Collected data
***
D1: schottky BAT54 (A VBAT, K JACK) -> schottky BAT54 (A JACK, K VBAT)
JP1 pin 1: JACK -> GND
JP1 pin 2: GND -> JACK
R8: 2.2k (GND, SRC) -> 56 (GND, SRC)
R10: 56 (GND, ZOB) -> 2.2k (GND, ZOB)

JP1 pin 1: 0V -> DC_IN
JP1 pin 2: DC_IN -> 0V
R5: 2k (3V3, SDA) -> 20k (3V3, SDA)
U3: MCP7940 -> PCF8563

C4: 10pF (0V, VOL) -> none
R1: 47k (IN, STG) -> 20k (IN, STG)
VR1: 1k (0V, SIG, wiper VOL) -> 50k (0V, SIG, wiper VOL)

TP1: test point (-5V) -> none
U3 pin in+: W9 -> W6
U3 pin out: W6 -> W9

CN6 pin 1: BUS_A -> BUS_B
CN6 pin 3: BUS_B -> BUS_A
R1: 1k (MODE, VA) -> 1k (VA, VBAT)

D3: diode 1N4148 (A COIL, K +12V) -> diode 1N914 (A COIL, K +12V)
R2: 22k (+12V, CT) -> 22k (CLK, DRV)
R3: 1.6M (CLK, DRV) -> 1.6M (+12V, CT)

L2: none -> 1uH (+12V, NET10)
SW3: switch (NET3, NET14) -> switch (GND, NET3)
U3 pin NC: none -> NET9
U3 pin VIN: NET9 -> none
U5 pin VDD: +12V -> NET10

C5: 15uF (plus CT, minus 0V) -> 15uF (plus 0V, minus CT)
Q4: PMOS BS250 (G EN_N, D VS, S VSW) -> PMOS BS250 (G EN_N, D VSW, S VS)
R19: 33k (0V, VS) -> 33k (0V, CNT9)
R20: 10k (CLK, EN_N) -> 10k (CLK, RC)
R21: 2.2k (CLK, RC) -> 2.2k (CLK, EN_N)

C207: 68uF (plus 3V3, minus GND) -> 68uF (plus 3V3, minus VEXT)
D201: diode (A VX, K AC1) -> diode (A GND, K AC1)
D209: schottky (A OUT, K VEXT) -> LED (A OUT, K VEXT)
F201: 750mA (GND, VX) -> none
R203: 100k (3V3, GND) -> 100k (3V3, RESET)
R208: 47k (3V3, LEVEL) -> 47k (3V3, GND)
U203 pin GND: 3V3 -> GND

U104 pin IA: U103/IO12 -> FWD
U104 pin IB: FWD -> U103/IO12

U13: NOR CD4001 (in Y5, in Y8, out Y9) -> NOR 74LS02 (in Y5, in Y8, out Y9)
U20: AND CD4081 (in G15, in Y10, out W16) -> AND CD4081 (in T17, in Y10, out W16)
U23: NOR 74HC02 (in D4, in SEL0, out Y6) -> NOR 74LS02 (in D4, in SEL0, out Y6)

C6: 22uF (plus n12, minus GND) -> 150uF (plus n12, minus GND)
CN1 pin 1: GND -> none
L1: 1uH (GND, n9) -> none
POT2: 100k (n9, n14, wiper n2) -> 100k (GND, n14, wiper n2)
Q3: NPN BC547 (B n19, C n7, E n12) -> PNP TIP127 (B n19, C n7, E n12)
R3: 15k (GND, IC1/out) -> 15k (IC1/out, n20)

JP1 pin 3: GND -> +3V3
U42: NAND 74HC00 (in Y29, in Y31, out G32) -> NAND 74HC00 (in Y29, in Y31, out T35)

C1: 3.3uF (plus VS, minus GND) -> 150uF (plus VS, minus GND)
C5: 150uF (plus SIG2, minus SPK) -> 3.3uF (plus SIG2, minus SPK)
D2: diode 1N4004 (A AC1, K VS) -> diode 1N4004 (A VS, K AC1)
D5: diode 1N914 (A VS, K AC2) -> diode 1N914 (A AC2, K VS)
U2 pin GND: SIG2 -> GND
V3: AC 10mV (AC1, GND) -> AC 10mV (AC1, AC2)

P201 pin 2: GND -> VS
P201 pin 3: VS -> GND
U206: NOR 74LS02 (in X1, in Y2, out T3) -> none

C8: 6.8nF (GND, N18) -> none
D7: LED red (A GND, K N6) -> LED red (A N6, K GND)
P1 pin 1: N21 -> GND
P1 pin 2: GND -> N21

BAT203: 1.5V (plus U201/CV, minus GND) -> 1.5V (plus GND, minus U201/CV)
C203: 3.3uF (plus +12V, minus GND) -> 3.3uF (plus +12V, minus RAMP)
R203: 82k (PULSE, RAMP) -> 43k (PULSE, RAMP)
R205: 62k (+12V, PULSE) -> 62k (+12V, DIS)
***
Among the entries above, locate the lines containing "C4: 10pF (0V, VOL) -> none" and "D2: diode 1N4004", and transcribe exactly those two lines and all lines between.

C4: 10pF (0V, VOL) -> none
R1: 47k (IN, STG) -> 20k (IN, STG)
VR1: 1k (0V, SIG, wiper VOL) -> 50k (0V, SIG, wiper VOL)

TP1: test point (-5V) -> none
U3 pin in+: W9 -> W6
U3 pin out: W6 -> W9

CN6 pin 1: BUS_A -> BUS_B
CN6 pin 3: BUS_B -> BUS_A
R1: 1k (MODE, VA) -> 1k (VA, VBAT)

D3: diode 1N4148 (A COIL, K +12V) -> diode 1N914 (A COIL, K +12V)
R2: 22k (+12V, CT) -> 22k (CLK, DRV)
R3: 1.6M (CLK, DRV) -> 1.6M (+12V, CT)

L2: none -> 1uH (+12V, NET10)
SW3: switch (NET3, NET14) -> switch (GND, NET3)
U3 pin NC: none -> NET9
U3 pin VIN: NET9 -> none
U5 pin VDD: +12V -> NET10

C5: 15uF (plus CT, minus 0V) -> 15uF (plus 0V, minus CT)
Q4: PMOS BS250 (G EN_N, D VS, S VSW) -> PMOS BS250 (G EN_N, D VSW, S VS)
R19: 33k (0V, VS) -> 33k (0V, CNT9)
R20: 10k (CLK, EN_N) -> 10k (CLK, RC)
R21: 2.2k (CLK, RC) -> 2.2k (CLK, EN_N)

C207: 68uF (plus 3V3, minus GND) -> 68uF (plus 3V3, minus VEXT)
D201: diode (A VX, K AC1) -> diode (A GND, K AC1)
D209: schottky (A OUT, K VEXT) -> LED (A OUT, K VEXT)
F201: 750mA (GND, VX) -> none
R203: 100k (3V3, GND) -> 100k (3V3, RESET)
R208: 47k (3V3, LEVEL) -> 47k (3V3, GND)
U203 pin GND: 3V3 -> GND

U104 pin IA: U103/IO12 -> FWD
U104 pin IB: FWD -> U103/IO12

U13: NOR CD4001 (in Y5, in Y8, out Y9) -> NOR 74LS02 (in Y5, in Y8, out Y9)
U20: AND CD4081 (in G15, in Y10, out W16) -> AND CD4081 (in T17, in Y10, out W16)
U23: NOR 74HC02 (in D4, in SEL0, out Y6) -> NOR 74LS02 (in D4, in SEL0, out Y6)

C6: 22uF (plus n12, minus GND) -> 150uF (plus n12, minus GND)
CN1 pin 1: GND -> none
L1: 1uH (GND, n9) -> none
POT2: 100k (n9, n14, wiper n2) -> 100k (GND, n14, wiper n2)
Q3: NPN BC547 (B n19, C n7, E n12) -> PNP TIP127 (B n19, C n7, E n12)
R3: 15k (GND, IC1/out) -> 15k (IC1/out, n20)

JP1 pin 3: GND -> +3V3
U42: NAND 74HC00 (in Y29, in Y31, out G32) -> NAND 74HC00 (in Y29, in Y31, out T35)

C1: 3.3uF (plus VS, minus GND) -> 150uF (plus VS, minus GND)
C5: 150uF (plus SIG2, minus SPK) -> 3.3uF (plus SIG2, minus SPK)
D2: diode 1N4004 (A AC1, K VS) -> diode 1N4004 (A VS, K AC1)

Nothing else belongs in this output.